**WORK REQUIRED:**
Please repeat the listing below exactly, but do not include its pictures.

**INFORMATION SHOWN:**
((

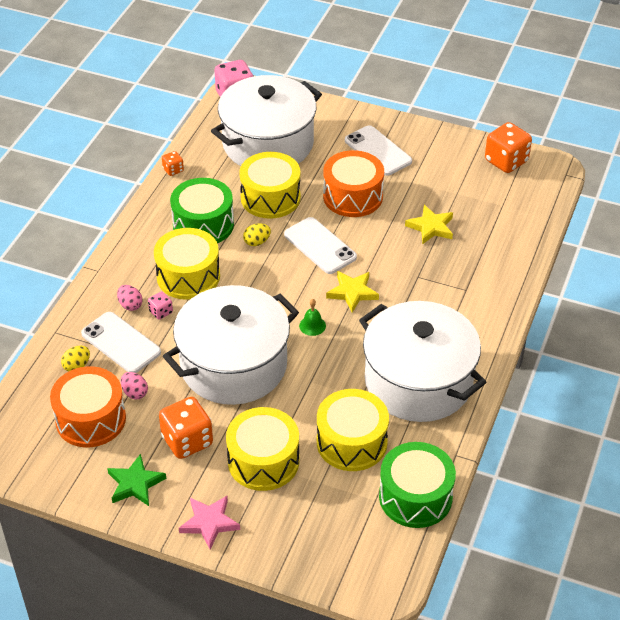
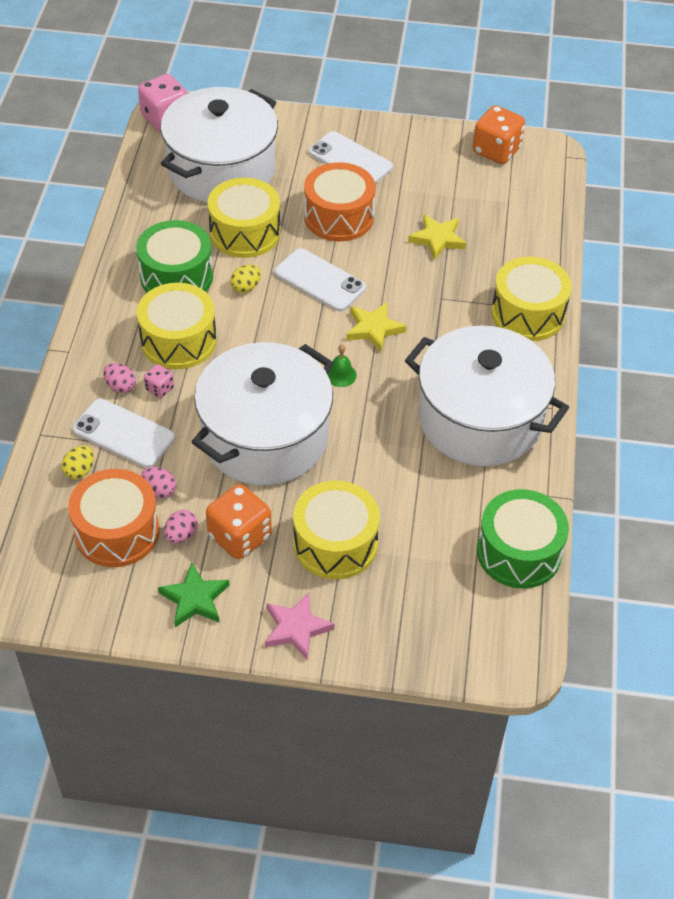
camera: 15 degrees left, 5 degrees up
(140, 431) = (181, 535): none -> pink egg
(173, 170) = (120, 217): orange dice -> none
(351, 442) = (428, 502): yellow drum -> yellow drum (528, 313)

))

**ANSWER TO THIS TASK:**
camera: 15 degrees left, 5 degrees up
(140, 431) = (181, 535): none -> pink egg
(173, 170) = (120, 217): orange dice -> none
(351, 442) = (428, 502): yellow drum -> yellow drum (528, 313)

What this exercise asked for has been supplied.